Material supplied:

------------------------------------------------------------

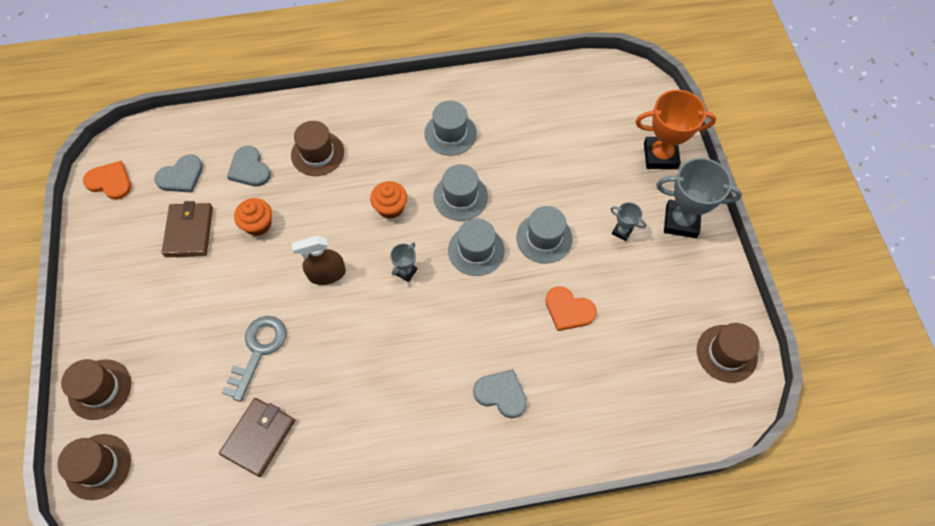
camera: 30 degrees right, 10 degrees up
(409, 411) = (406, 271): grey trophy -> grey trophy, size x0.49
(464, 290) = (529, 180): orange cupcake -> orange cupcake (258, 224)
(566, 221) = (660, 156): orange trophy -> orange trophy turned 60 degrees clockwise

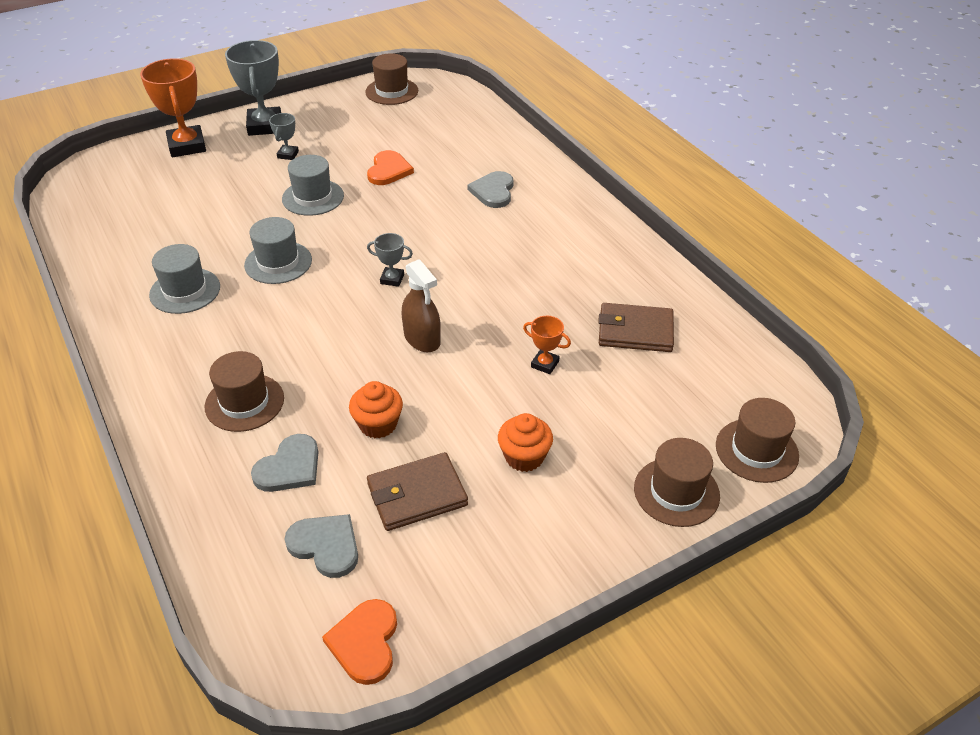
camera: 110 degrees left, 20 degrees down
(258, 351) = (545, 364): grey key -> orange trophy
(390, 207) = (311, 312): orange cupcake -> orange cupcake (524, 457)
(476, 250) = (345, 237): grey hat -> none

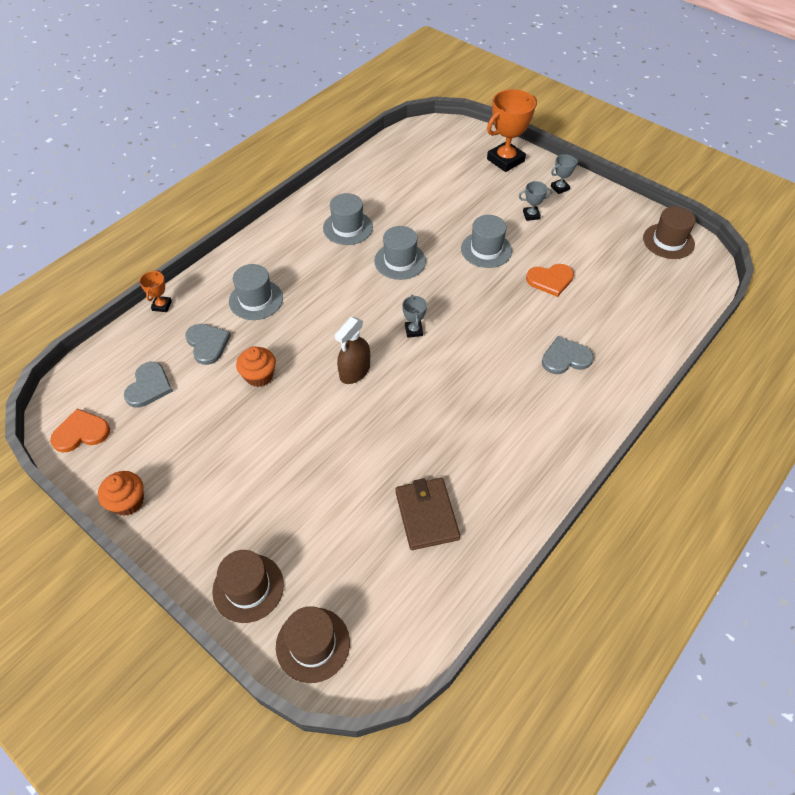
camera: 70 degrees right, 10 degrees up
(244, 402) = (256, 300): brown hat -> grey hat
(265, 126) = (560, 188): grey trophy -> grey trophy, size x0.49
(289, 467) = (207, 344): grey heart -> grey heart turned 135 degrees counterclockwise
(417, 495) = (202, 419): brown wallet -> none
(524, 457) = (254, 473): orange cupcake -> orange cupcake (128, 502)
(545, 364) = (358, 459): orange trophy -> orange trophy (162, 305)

------------------------------------------------------------

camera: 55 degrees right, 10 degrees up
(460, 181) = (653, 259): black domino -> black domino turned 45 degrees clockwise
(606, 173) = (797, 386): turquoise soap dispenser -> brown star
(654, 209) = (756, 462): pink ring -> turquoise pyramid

------------------------------------------------------------

Written task: A single figure is required: the number of lines above in which the string "size" appears.

Response for this exercise: 2